Dataset entries
__________________________________________________
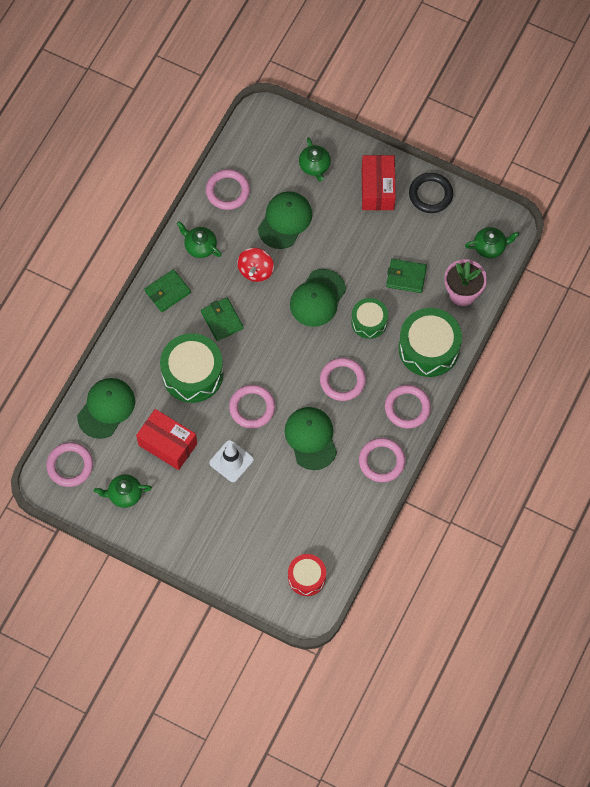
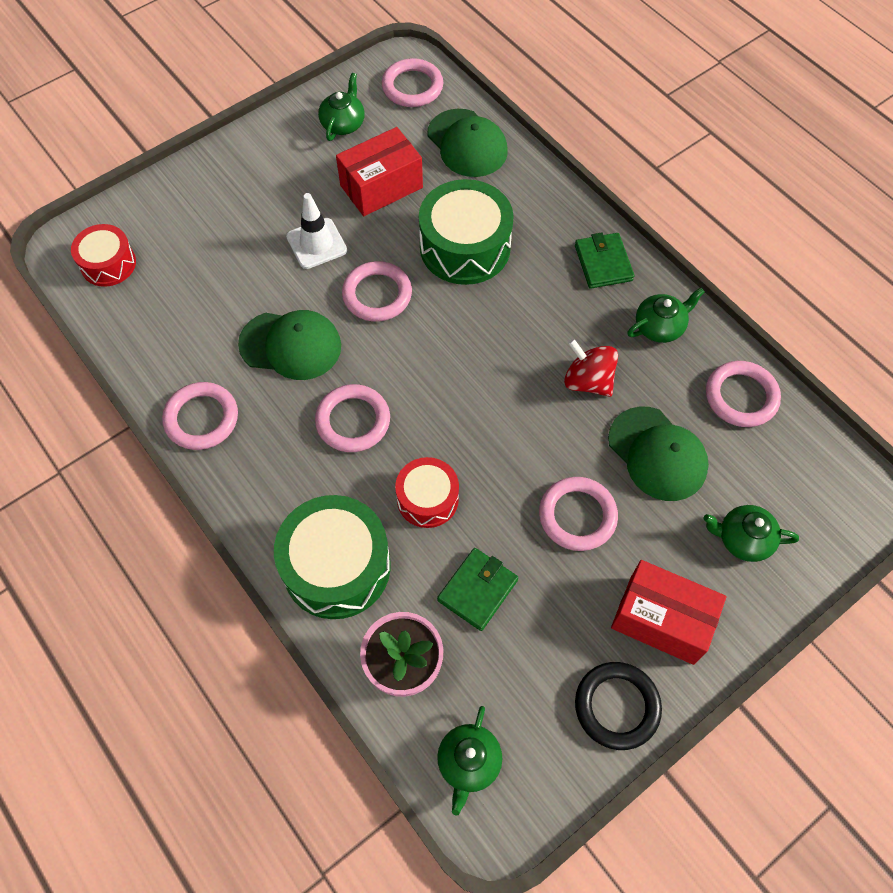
camera: 115 degrees right, 5 degrees down
(222, 320) = (528, 309): green wallet -> none
(317, 298) = (503, 444): green cap -> none
(369, 322) = (427, 499): green drum -> red drum
(407, 408) = (259, 489): pink ring -> pink ring (577, 516)

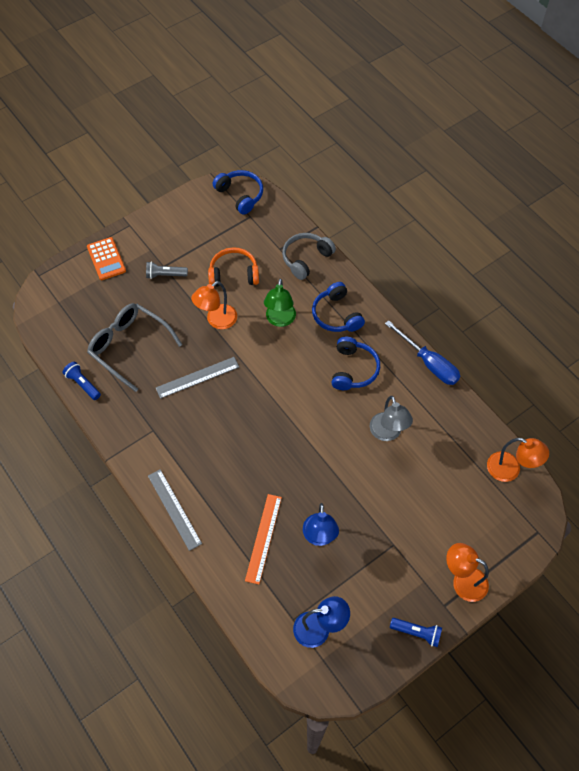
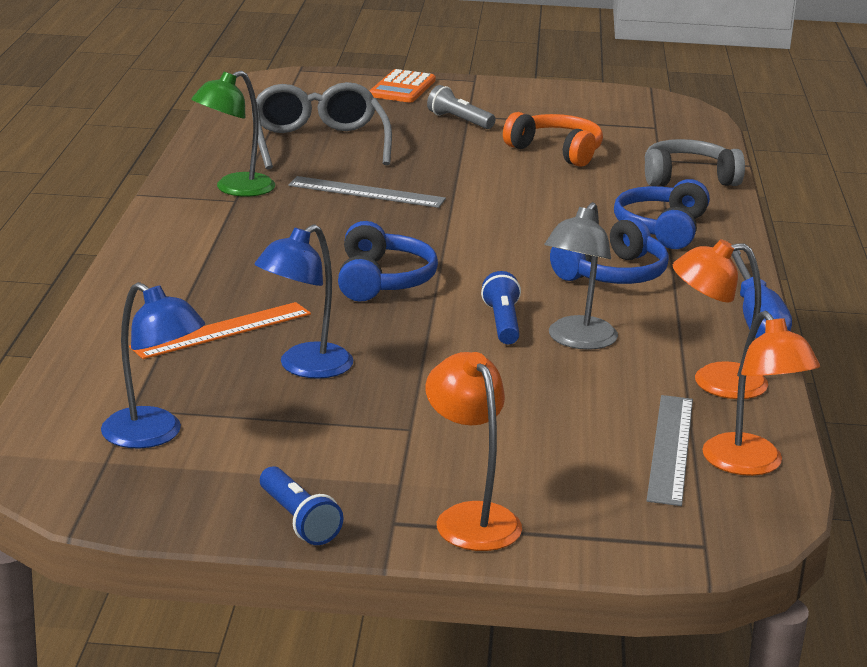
camera: 40 degrees right, 35 degrees down
(83, 384) = (213, 142): blue flashlight -> blue flashlight (503, 323)
(174, 509) = (148, 258): grey ruler -> grey ruler (670, 448)
(217, 321) = (470, 169): orange lamp -> orange lamp (714, 382)
(240, 195) = (668, 111): blue headphones -> blue headphones (383, 280)
(280, 320) = (564, 201): green lamp -> green lamp (235, 189)

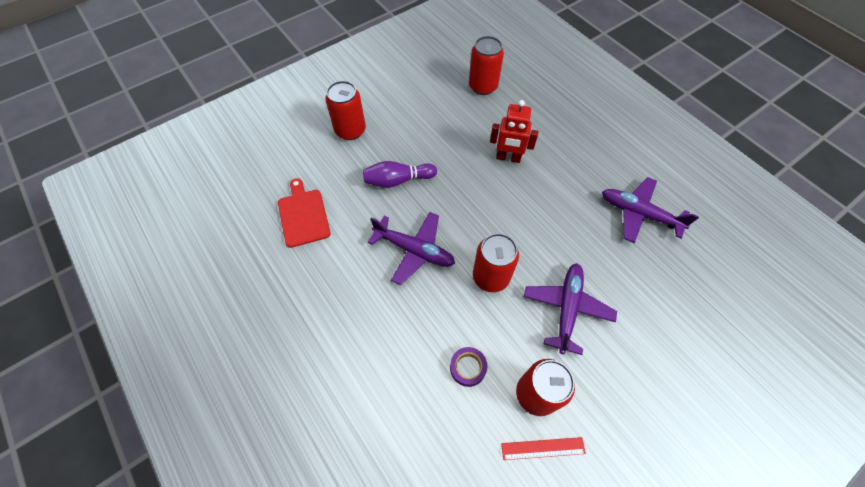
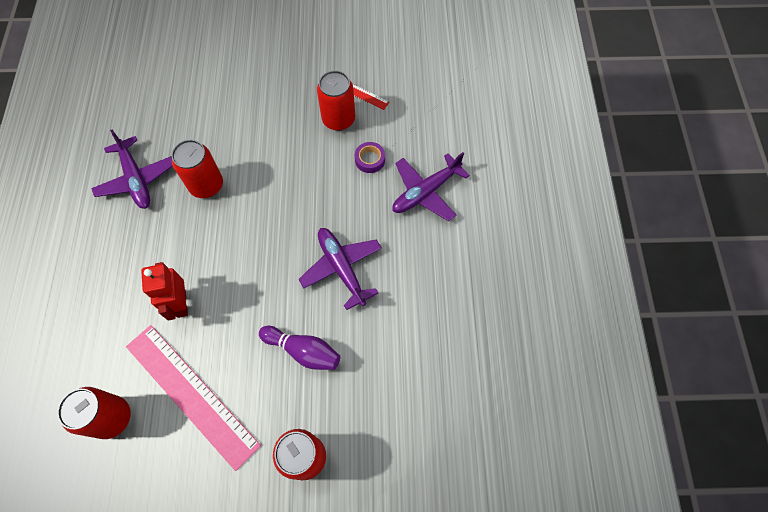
camera: 145 degrees left, 5 degrees up
(303, 215) = (418, 372): red cutting board -> none
(448, 120) = (191, 394): none -> pink ruler
(491, 277) = (299, 207): red can -> red can (206, 185)
(508, 158) = (181, 303): red robot -> red robot turned 150 degrees counterclockwise
(566, 308) = (267, 152): purple plane -> purple plane (425, 192)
__________________________________________________
YOUR OBJECTIVE:
For this exercise, copy every line of the data that holds "degrees".

WORKED SOLUTION:
camera: 115 degrees right, 5 degrees down
camera: 40 degrees right, 35 degrees down
camera: 145 degrees left, 5 degrees up
(508, 158) = (181, 303): red robot -> red robot turned 150 degrees counterclockwise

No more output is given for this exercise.